* Work order
Leave out every picture and set down, exactly, the lines below from the one holding "none -> pink 2x2 brick [216,49,359,182]" up to and including the one holding "white 1x1 brick".

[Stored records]
==============================

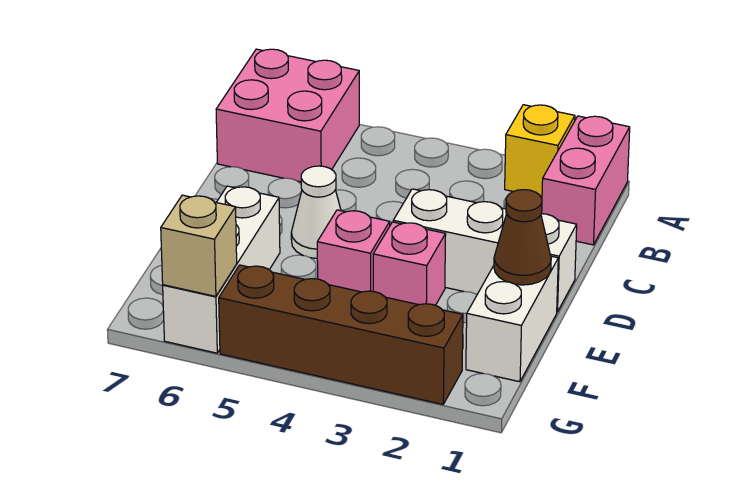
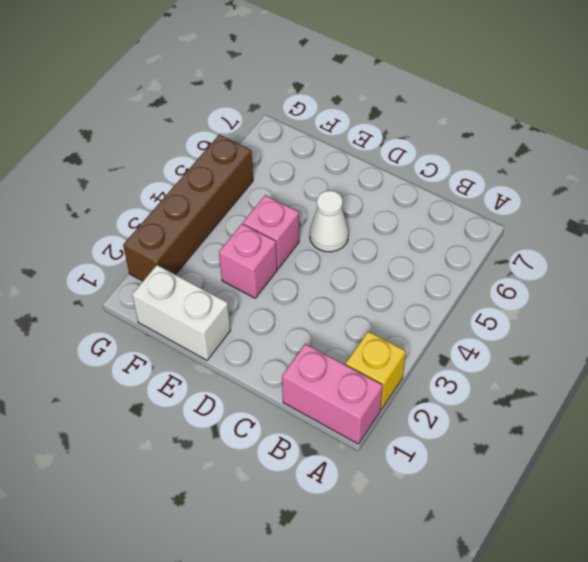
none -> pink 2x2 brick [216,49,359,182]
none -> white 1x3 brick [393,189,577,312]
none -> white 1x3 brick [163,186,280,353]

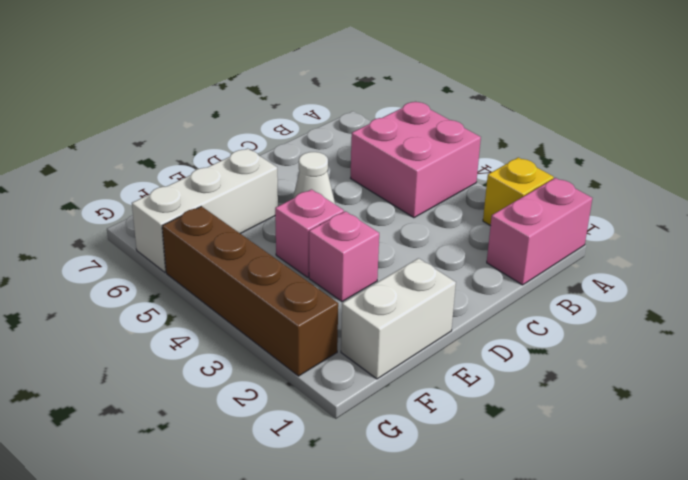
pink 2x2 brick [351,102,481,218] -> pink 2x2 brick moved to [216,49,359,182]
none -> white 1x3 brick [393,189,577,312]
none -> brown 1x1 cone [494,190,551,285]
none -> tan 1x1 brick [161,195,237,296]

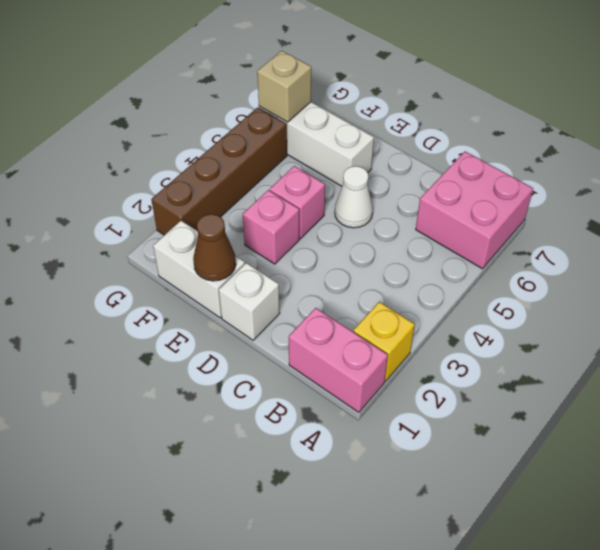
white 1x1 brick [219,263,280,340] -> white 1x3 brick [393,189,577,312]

==============================

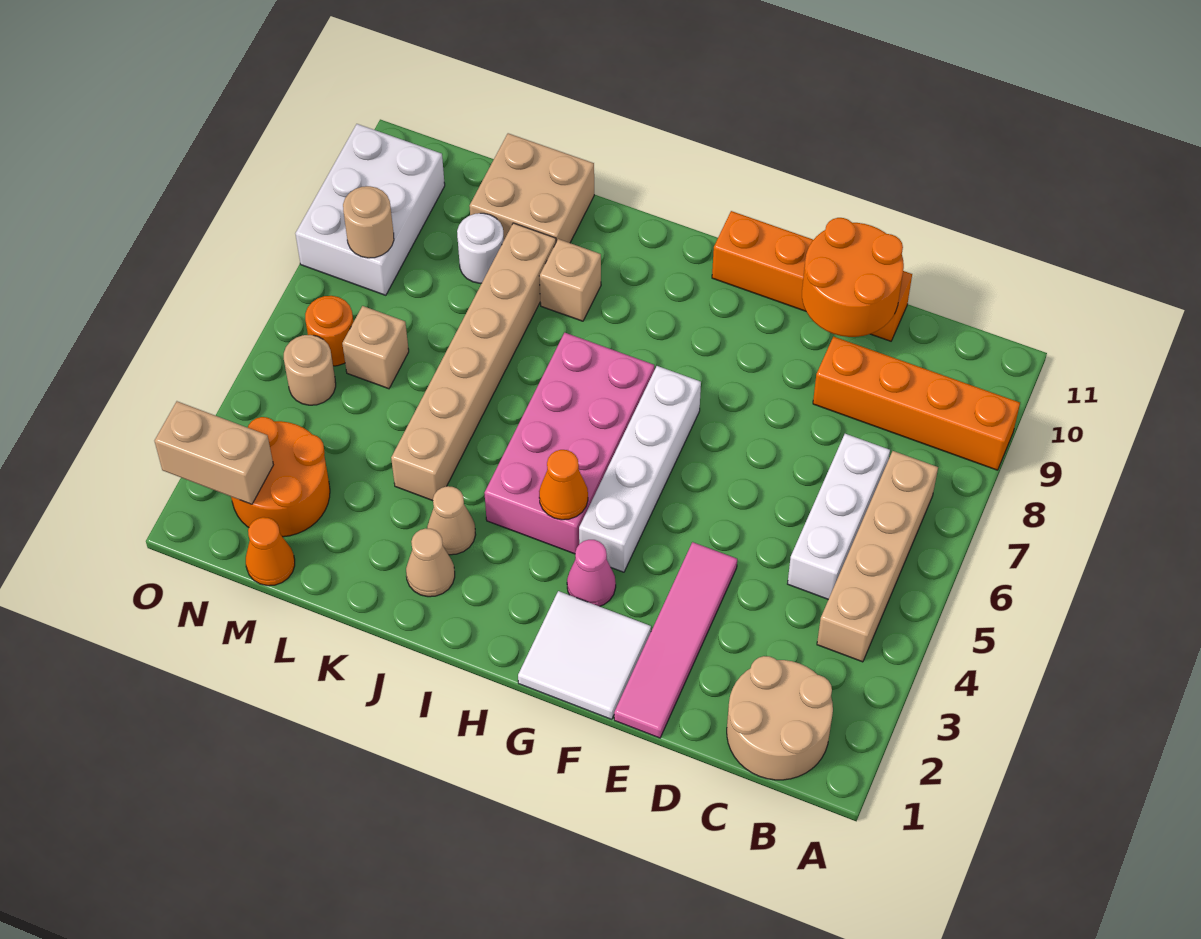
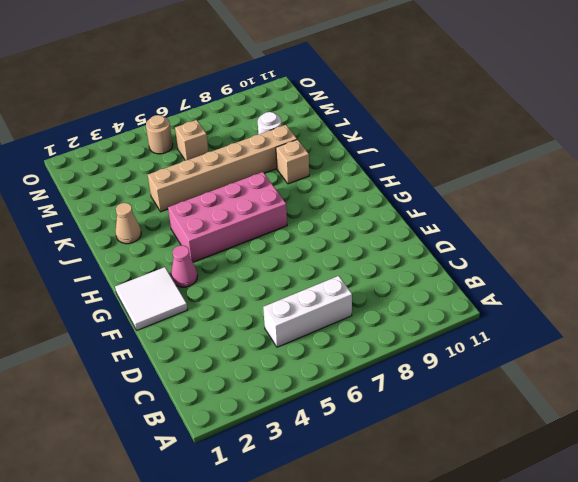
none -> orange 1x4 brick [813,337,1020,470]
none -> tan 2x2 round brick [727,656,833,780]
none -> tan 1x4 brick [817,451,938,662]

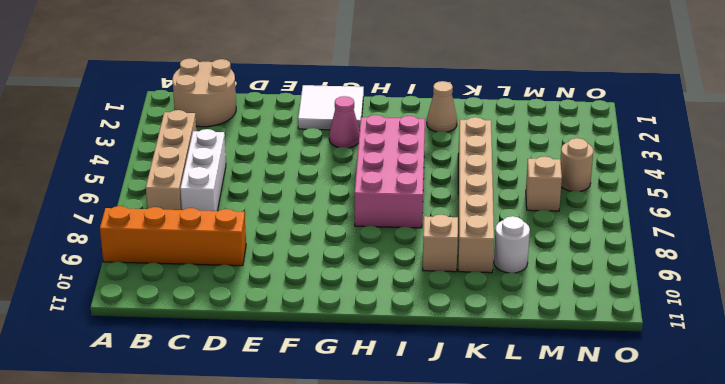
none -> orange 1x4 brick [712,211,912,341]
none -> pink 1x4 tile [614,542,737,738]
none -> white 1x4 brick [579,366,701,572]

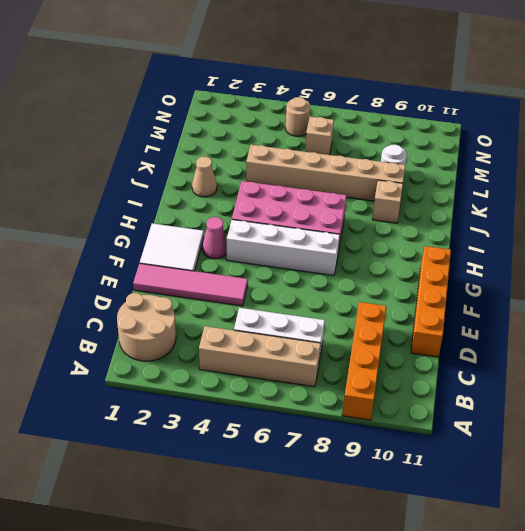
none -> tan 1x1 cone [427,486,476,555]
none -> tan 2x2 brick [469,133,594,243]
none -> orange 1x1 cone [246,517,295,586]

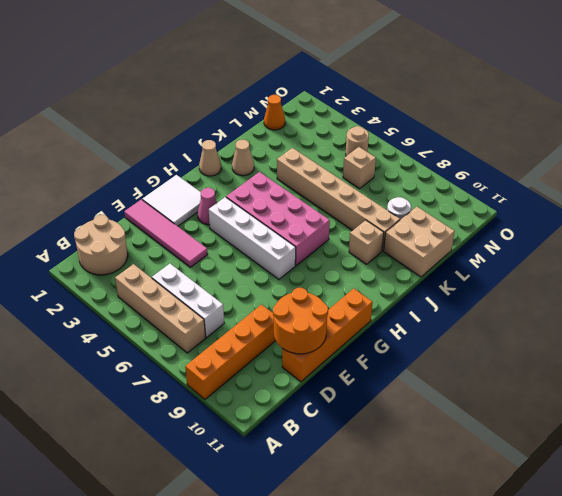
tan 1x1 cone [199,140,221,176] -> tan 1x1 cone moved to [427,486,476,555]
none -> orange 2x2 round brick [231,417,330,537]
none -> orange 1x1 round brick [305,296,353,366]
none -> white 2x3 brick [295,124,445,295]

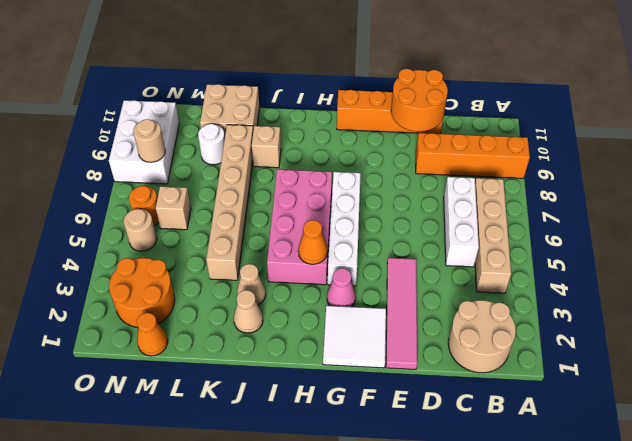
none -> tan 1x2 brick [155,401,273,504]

==============================

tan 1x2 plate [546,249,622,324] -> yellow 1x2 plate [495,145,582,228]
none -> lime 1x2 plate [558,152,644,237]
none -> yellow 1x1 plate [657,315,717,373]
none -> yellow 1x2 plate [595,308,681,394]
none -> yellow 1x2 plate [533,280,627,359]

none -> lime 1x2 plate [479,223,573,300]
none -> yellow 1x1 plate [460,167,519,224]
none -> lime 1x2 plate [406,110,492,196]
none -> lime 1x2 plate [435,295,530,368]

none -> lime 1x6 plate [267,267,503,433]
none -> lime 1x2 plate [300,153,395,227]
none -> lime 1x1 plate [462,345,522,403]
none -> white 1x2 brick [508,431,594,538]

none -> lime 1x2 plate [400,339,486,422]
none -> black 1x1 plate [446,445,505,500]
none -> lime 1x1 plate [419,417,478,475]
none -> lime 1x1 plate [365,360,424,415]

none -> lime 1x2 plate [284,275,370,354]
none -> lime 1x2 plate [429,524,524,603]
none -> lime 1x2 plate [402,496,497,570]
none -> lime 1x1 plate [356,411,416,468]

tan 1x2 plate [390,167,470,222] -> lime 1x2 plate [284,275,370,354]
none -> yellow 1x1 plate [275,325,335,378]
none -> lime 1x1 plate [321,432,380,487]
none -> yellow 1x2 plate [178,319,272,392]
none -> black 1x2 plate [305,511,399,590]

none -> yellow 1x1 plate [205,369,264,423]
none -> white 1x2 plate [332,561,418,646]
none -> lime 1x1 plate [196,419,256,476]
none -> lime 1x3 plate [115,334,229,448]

==============================

* Exercise result
none -> pink 2x2 brick [216,49,359,182]
none -> white 1x3 brick [393,189,577,312]
none -> white 1x3 brick [163,186,280,353]

pink 2x2 brick [351,102,481,218] -> pink 2x2 brick moved to [216,49,359,182]
none -> white 1x3 brick [393,189,577,312]
none -> brown 1x1 cone [494,190,551,285]
none -> tan 1x1 brick [161,195,237,296]

white 1x1 brick [219,263,280,340] -> white 1x3 brick [393,189,577,312]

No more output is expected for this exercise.